Material provided
________________
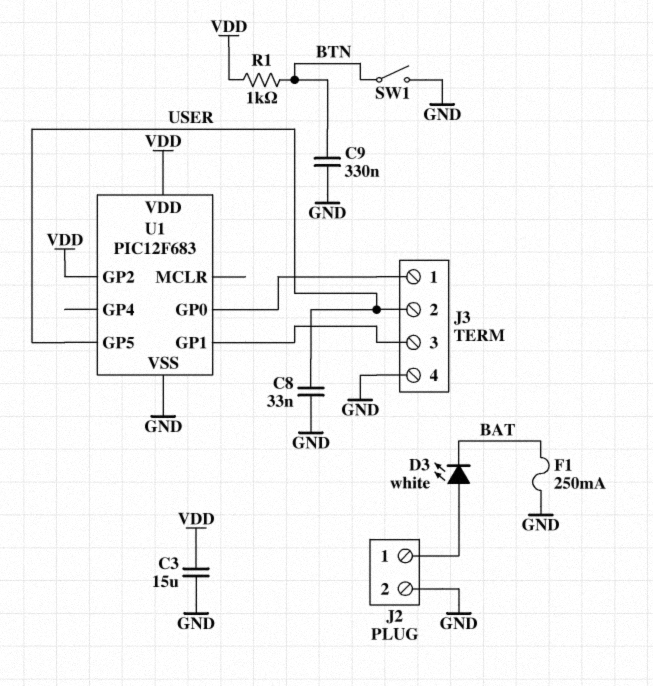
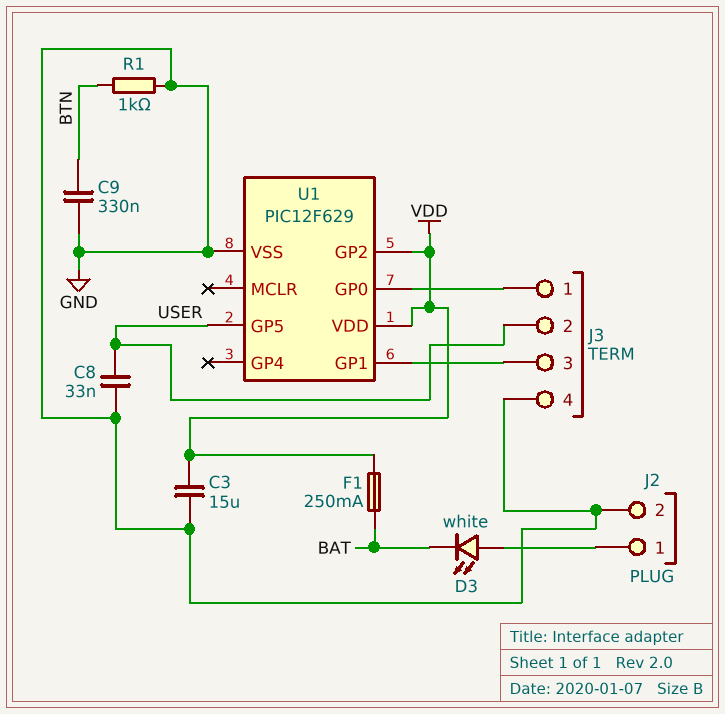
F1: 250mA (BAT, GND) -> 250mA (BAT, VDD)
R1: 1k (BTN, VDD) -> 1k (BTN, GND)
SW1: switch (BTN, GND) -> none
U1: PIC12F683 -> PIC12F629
________________
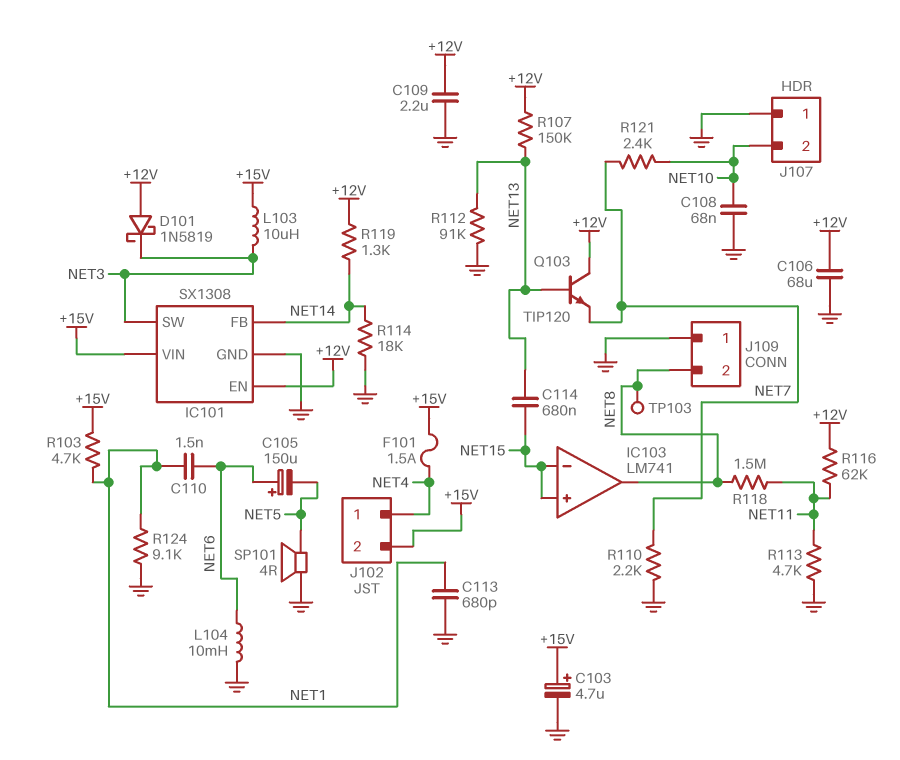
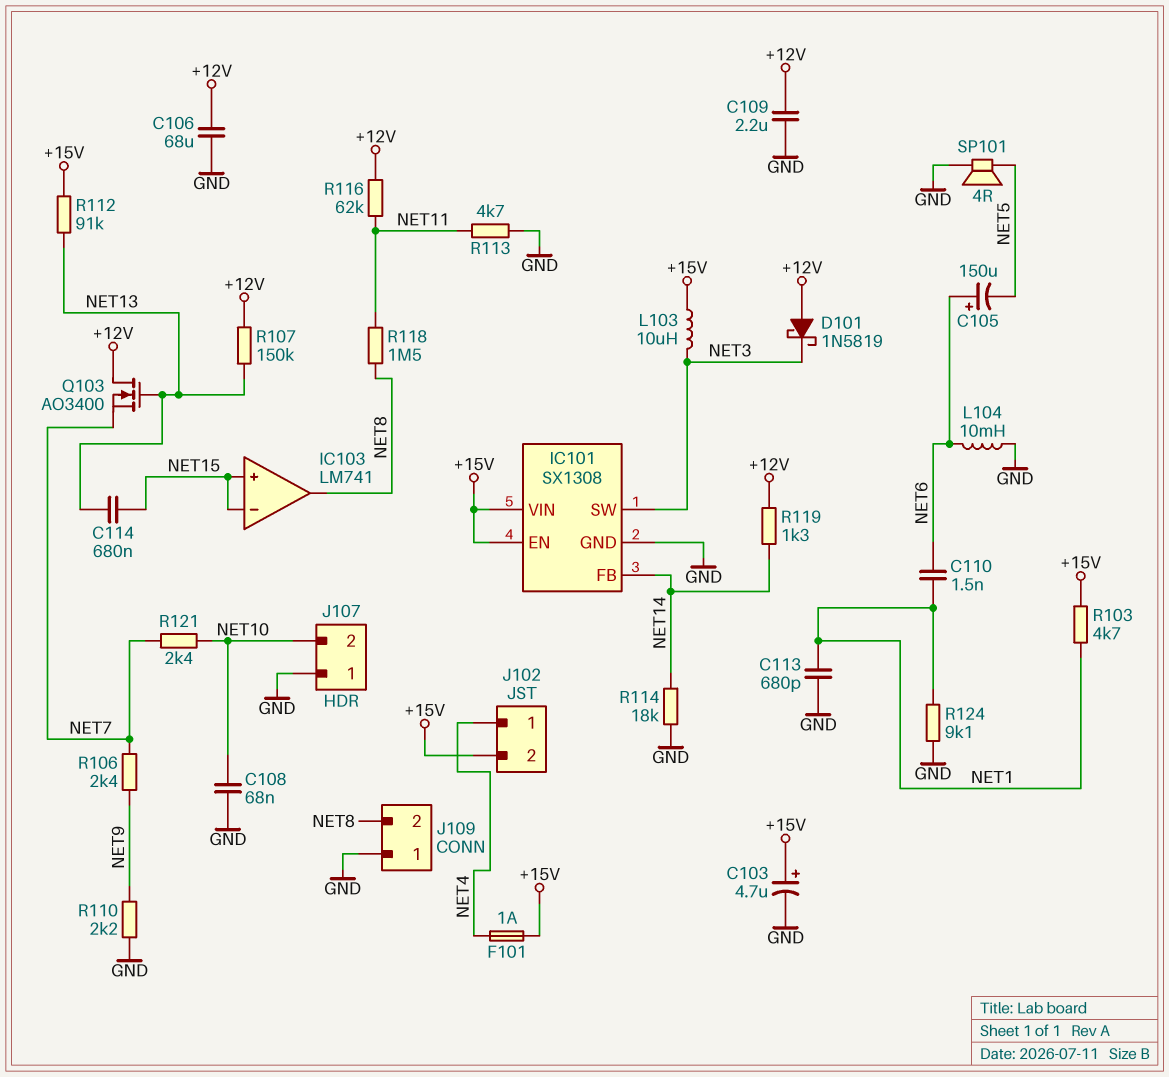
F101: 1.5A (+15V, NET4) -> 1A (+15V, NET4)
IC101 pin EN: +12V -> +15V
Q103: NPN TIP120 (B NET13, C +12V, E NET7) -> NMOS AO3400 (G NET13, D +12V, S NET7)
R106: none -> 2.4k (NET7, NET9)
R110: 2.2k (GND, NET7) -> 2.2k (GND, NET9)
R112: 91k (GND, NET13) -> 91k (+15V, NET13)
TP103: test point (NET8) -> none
________________
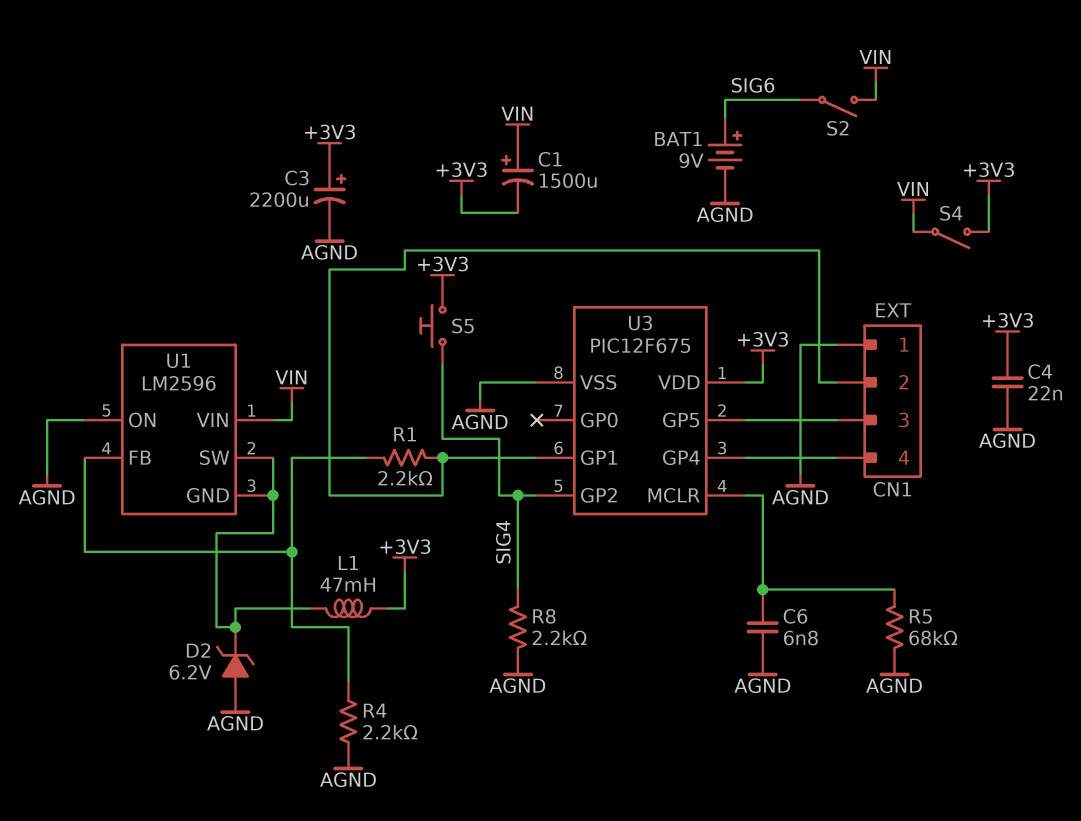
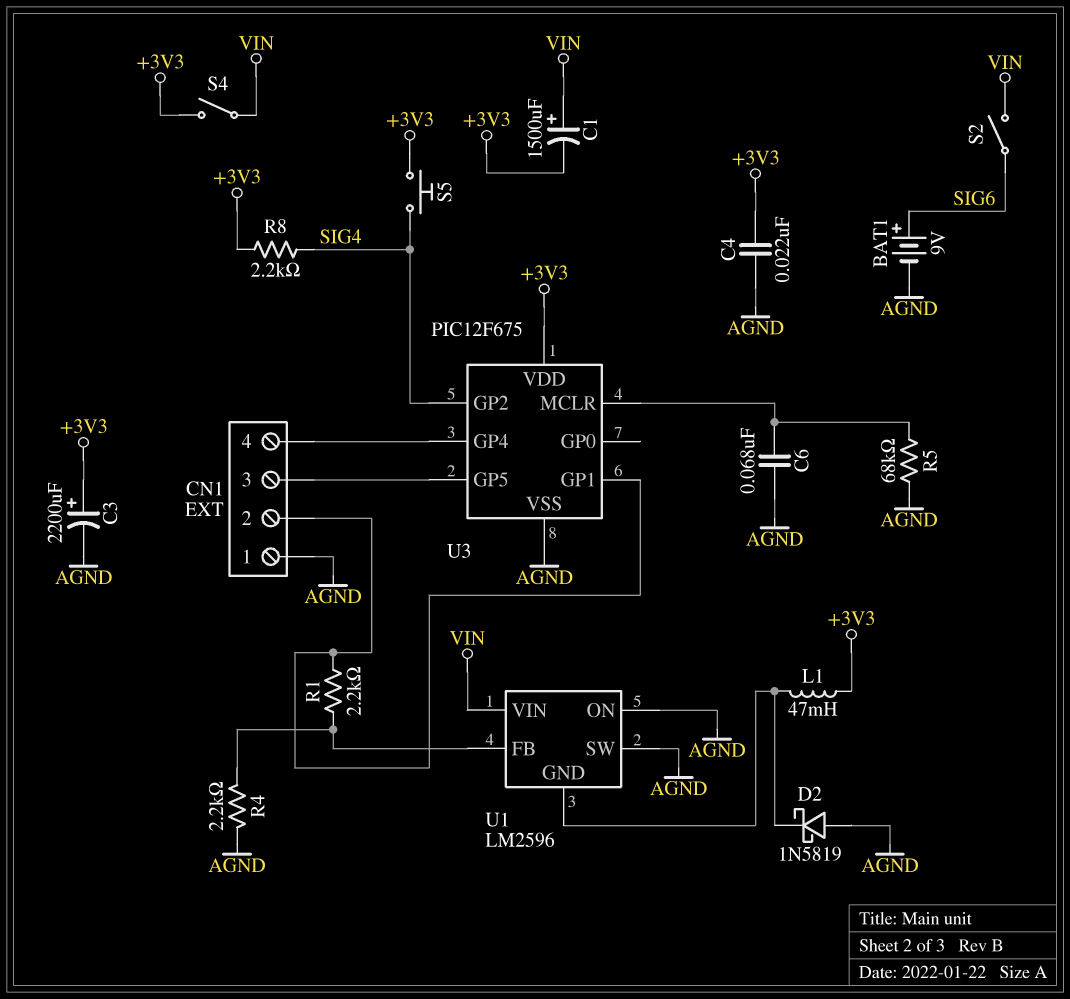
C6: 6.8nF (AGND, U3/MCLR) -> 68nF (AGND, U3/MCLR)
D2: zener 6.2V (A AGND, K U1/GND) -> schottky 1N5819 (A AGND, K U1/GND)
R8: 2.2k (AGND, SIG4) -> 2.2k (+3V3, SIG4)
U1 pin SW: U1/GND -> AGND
________________
Find each line in the records above that contains "none", and copy it.

Result of this task
SW1: switch (BTN, GND) -> none
R106: none -> 2.4k (NET7, NET9)
TP103: test point (NET8) -> none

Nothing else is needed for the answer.